# Required action
Reproduce the listing verbatim.

# Data extract
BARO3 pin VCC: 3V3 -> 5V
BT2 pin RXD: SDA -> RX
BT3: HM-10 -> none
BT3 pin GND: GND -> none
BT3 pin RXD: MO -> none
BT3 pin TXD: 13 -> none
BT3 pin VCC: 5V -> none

# Worked solution
BARO3 pin VCC: 3V3 -> 5V
BT2 pin RXD: SDA -> RX
BT3: HM-10 -> none
BT3 pin GND: GND -> none
BT3 pin RXD: MO -> none
BT3 pin TXD: 13 -> none
BT3 pin VCC: 5V -> none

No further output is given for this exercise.